Data to use Block Start

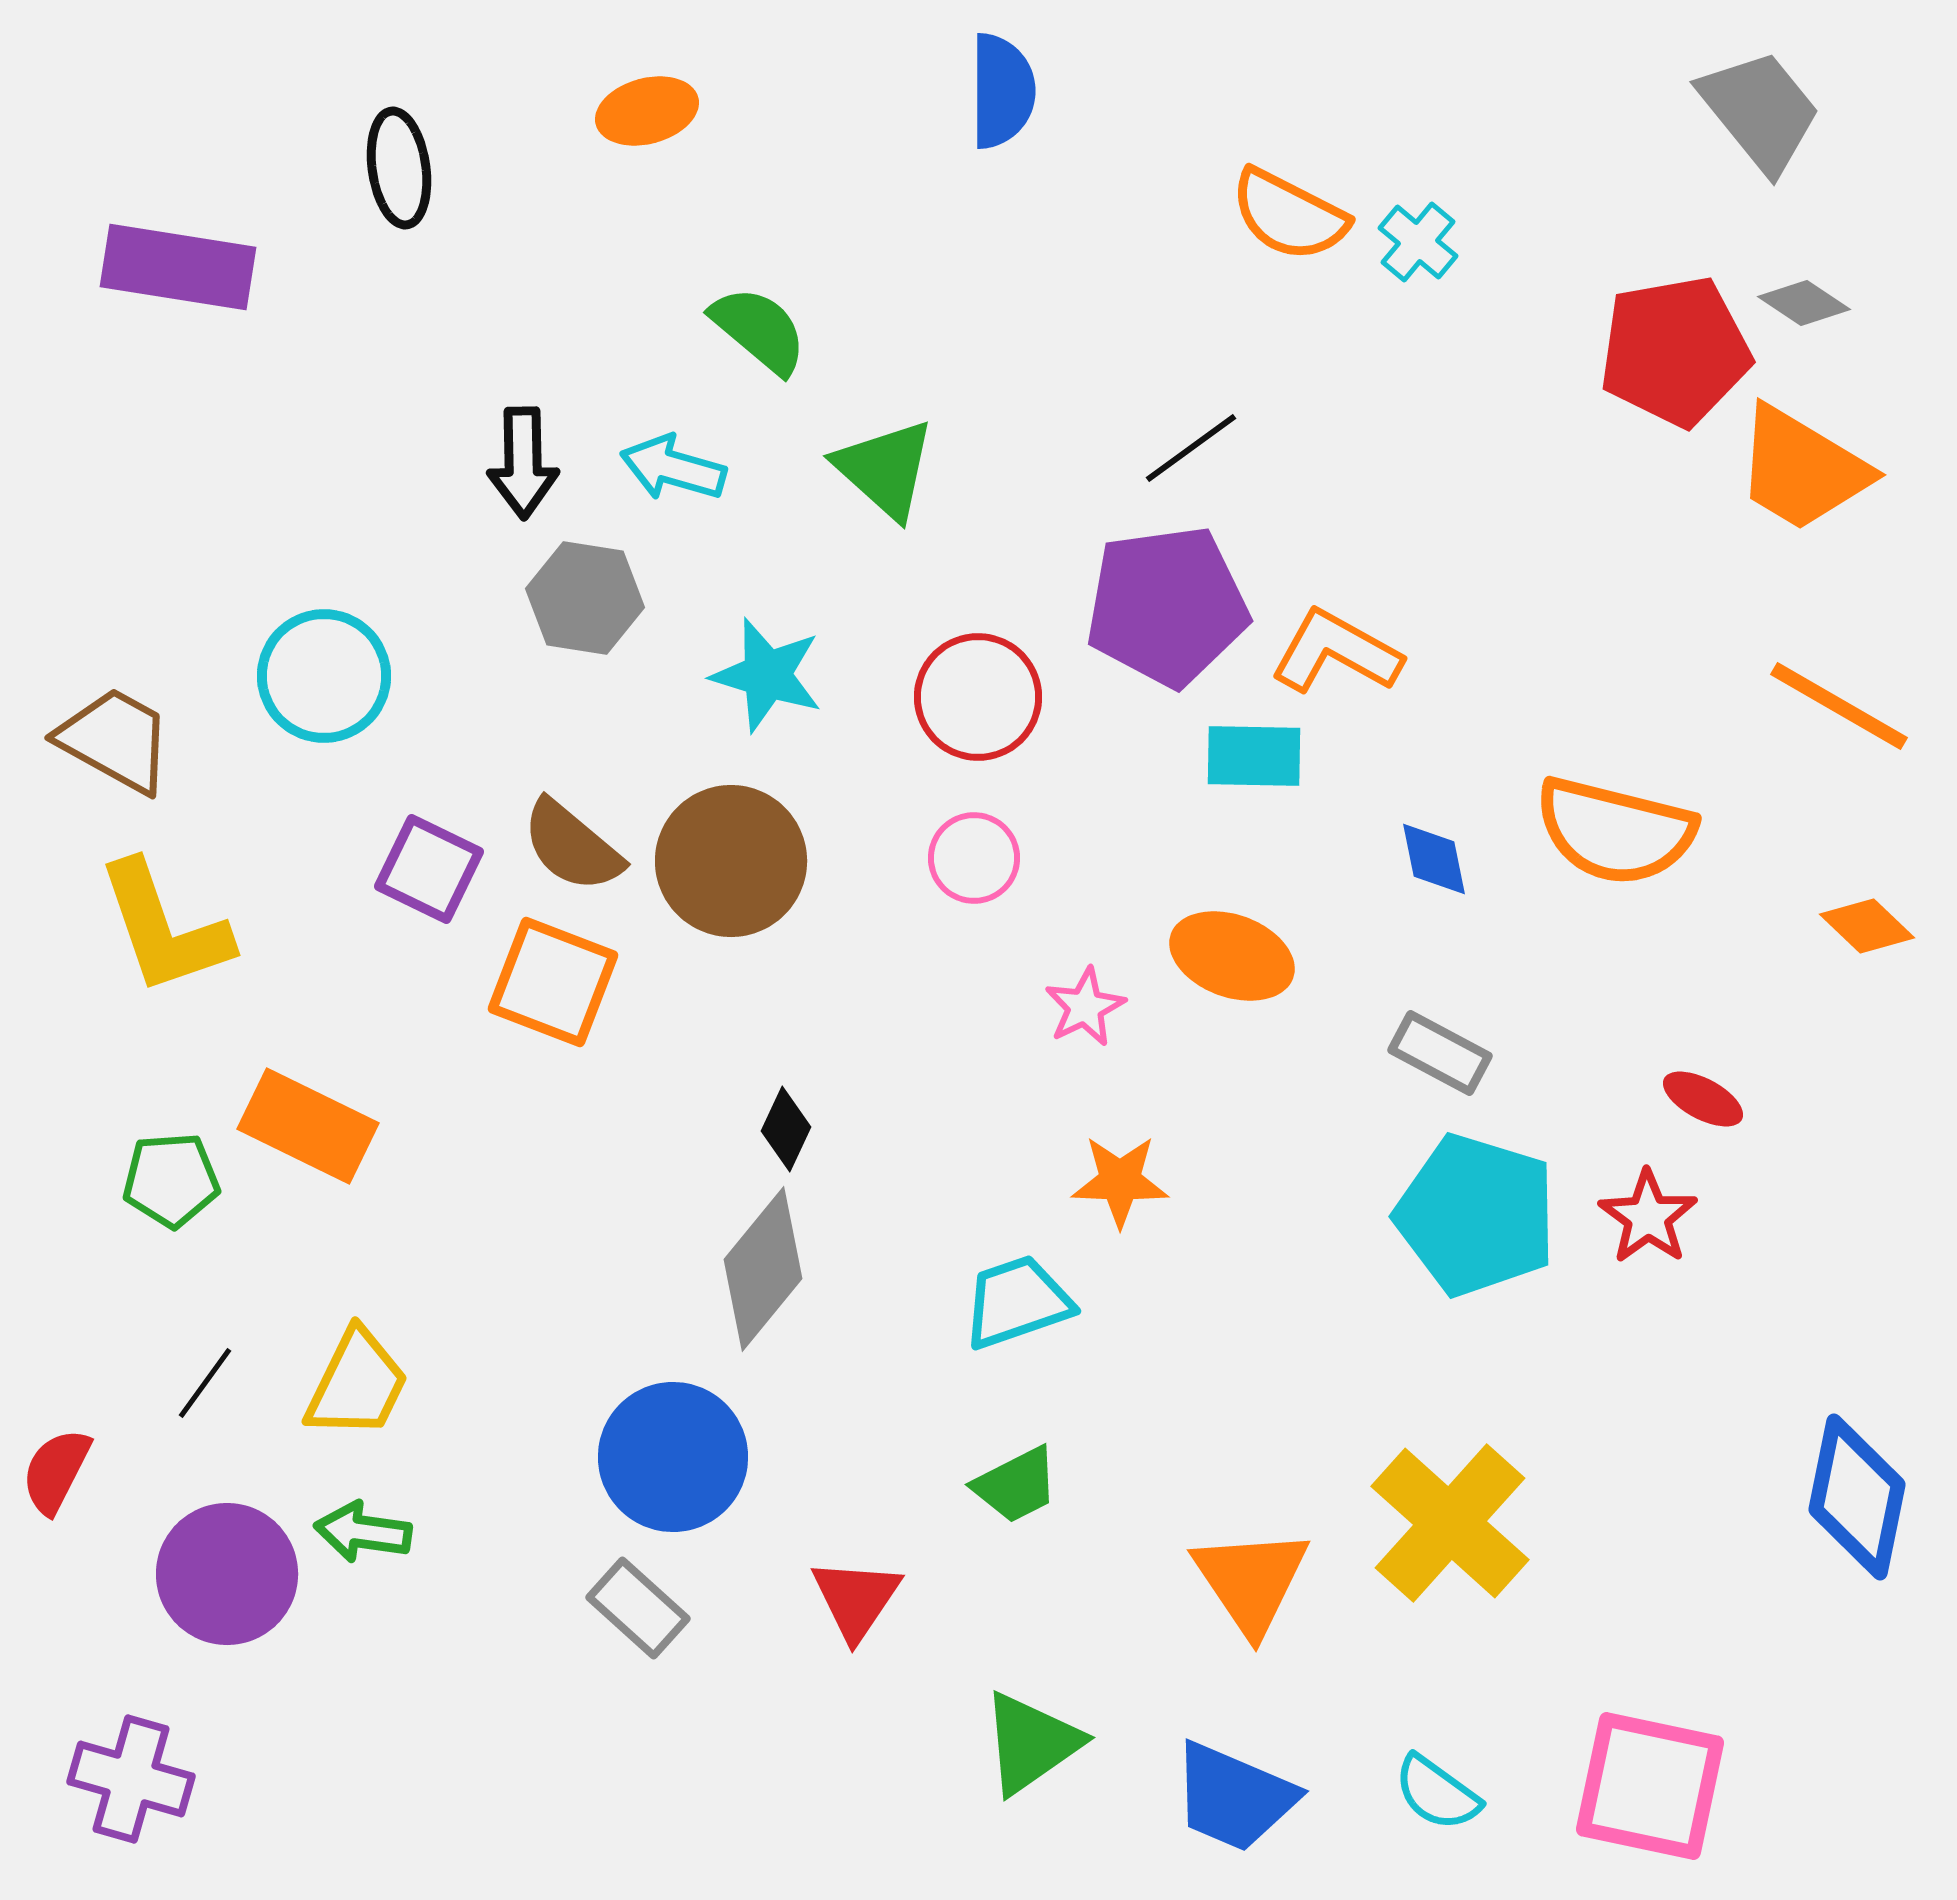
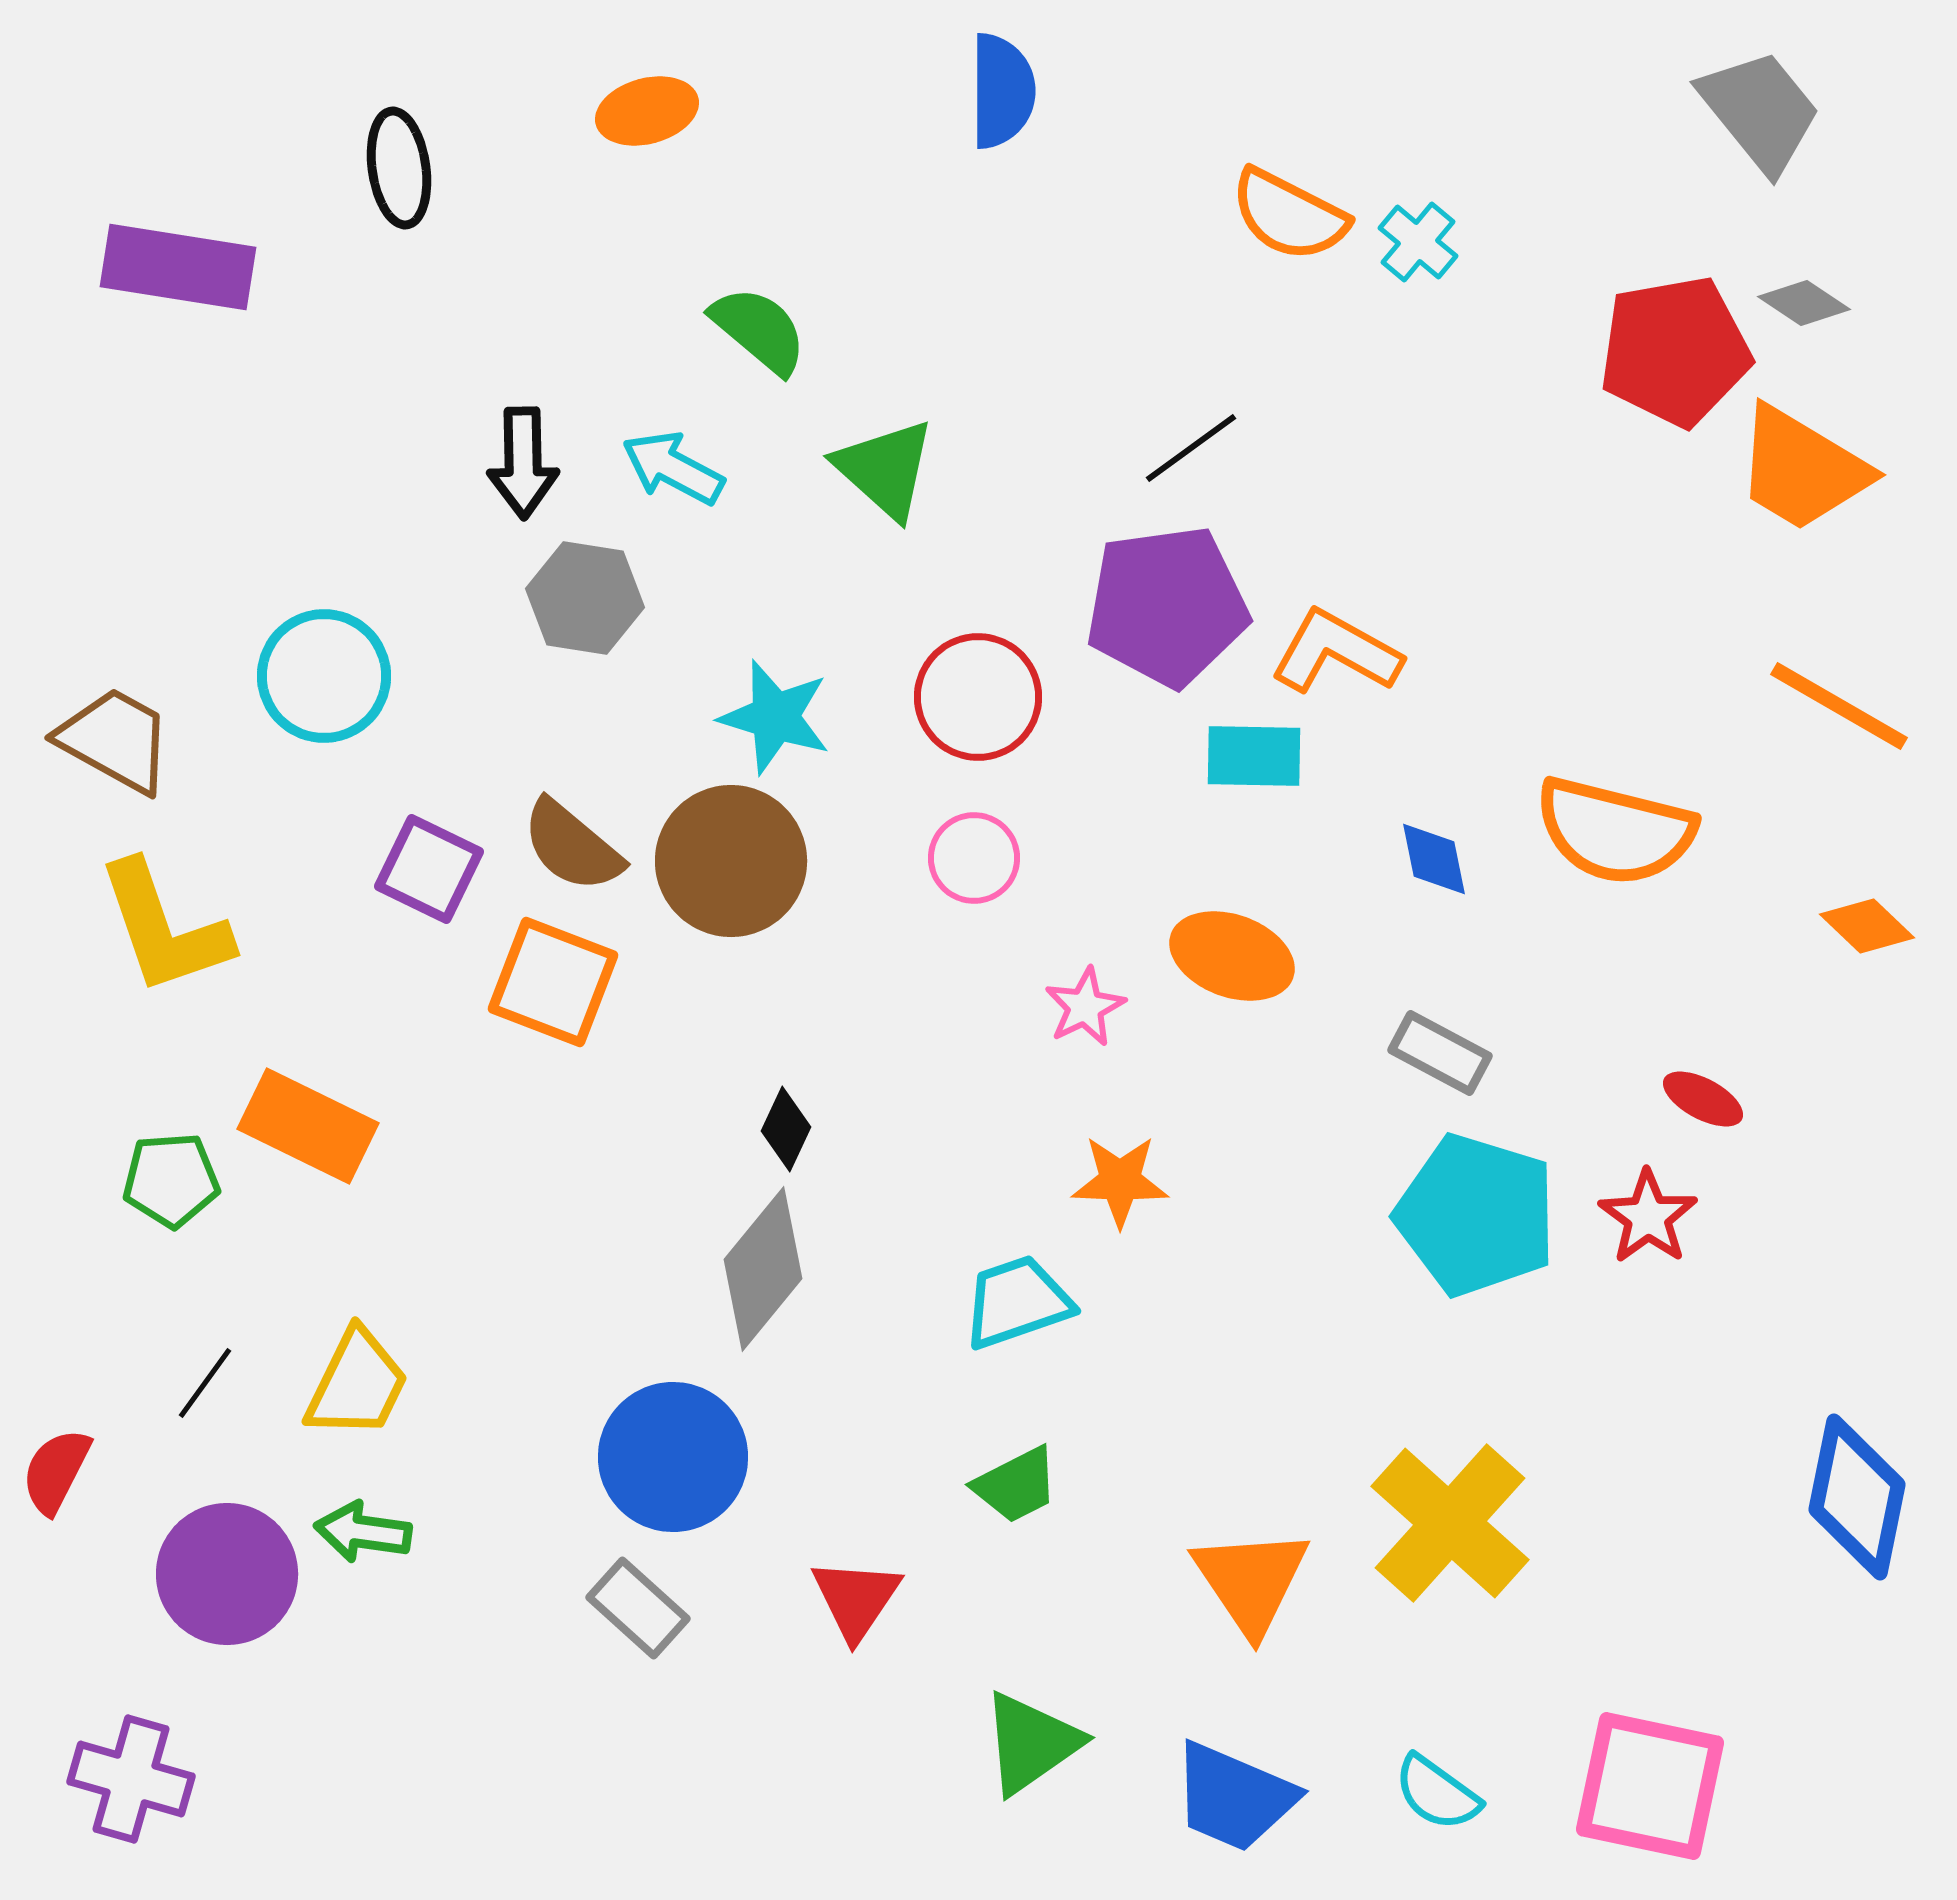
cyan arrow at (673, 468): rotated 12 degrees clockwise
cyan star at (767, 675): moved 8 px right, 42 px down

Data to use Block End
Data to use Block Start

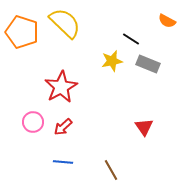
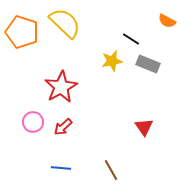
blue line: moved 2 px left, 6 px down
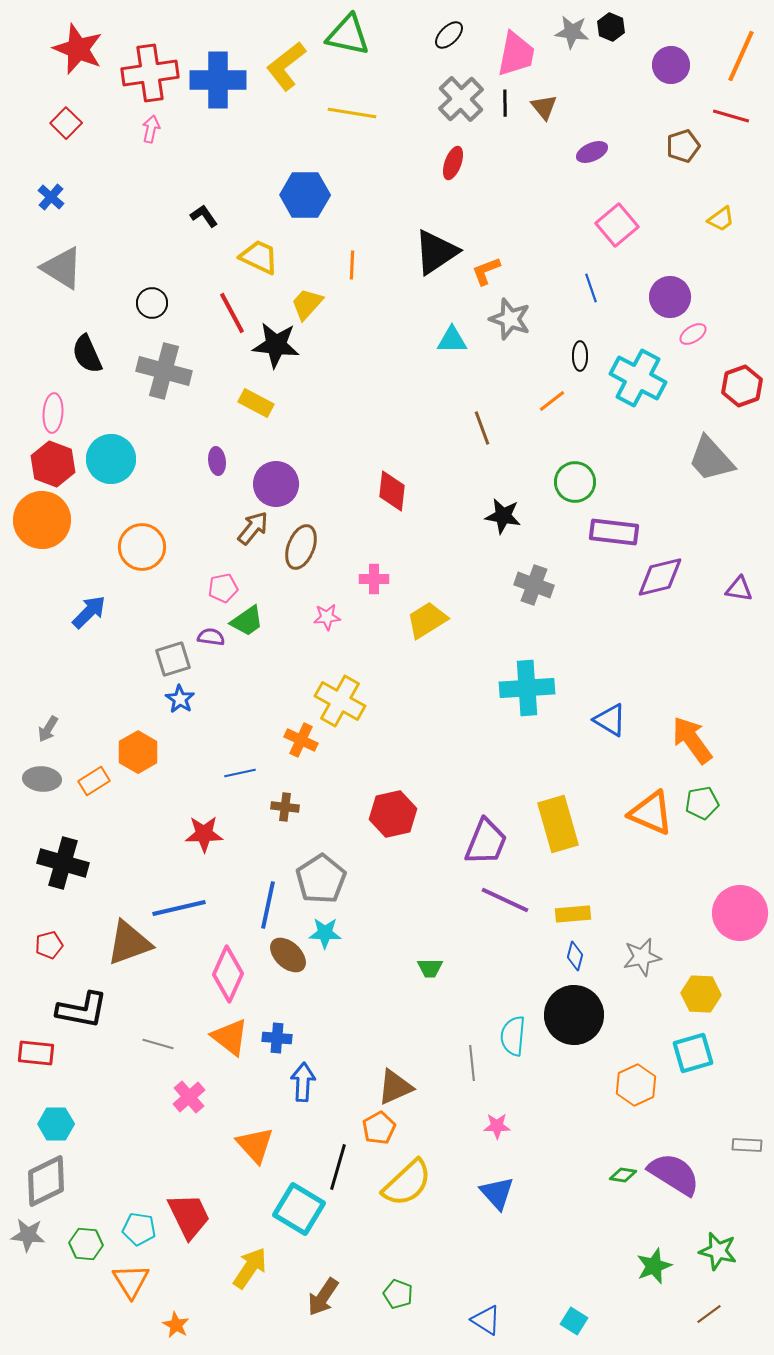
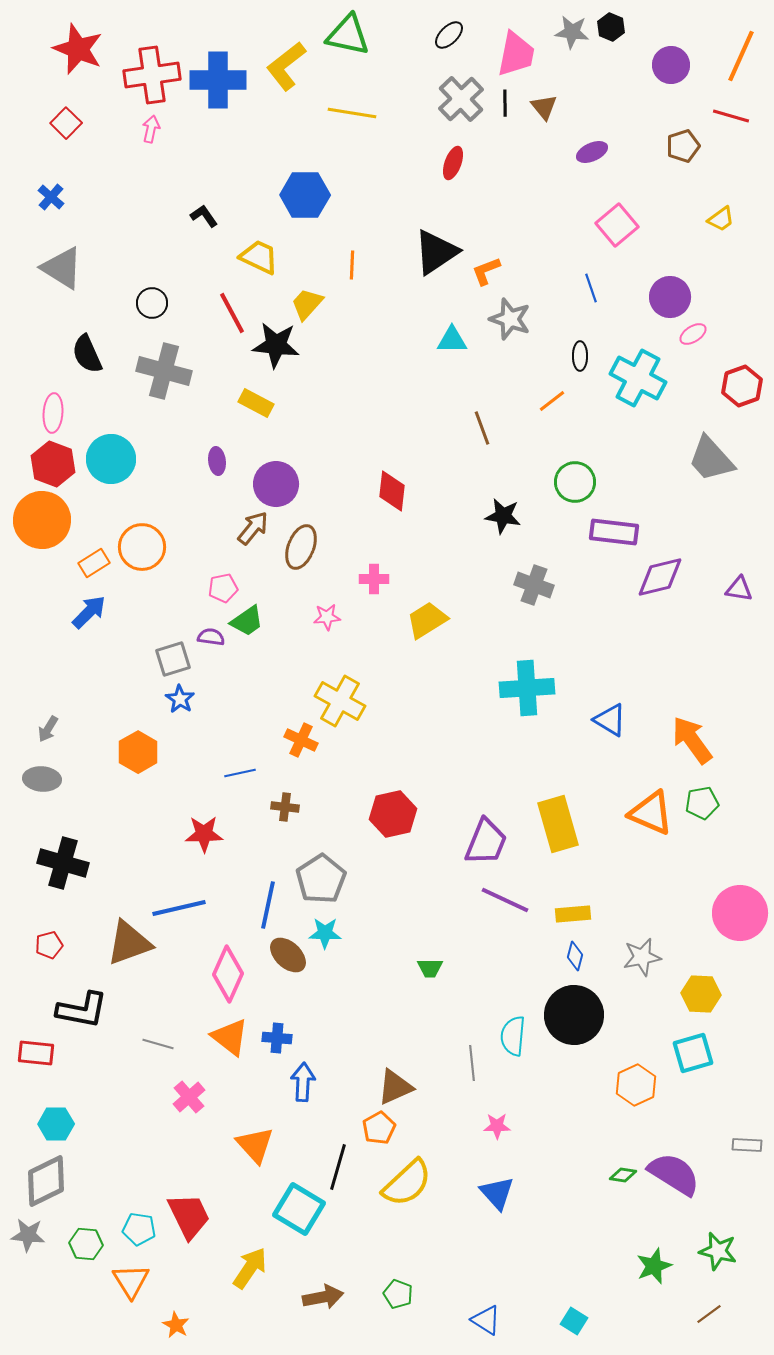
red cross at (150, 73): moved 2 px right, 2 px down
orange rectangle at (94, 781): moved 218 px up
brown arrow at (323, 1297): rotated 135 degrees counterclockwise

Data to use Block End

Problem to solve —
As listed above, the lines from the line with "cyan arrow at" to the line with "cyan star at" are to be echoed exactly, with both ends included and nothing added.

Final answer —
cyan arrow at (673, 468): rotated 12 degrees clockwise
cyan star at (767, 675): moved 8 px right, 42 px down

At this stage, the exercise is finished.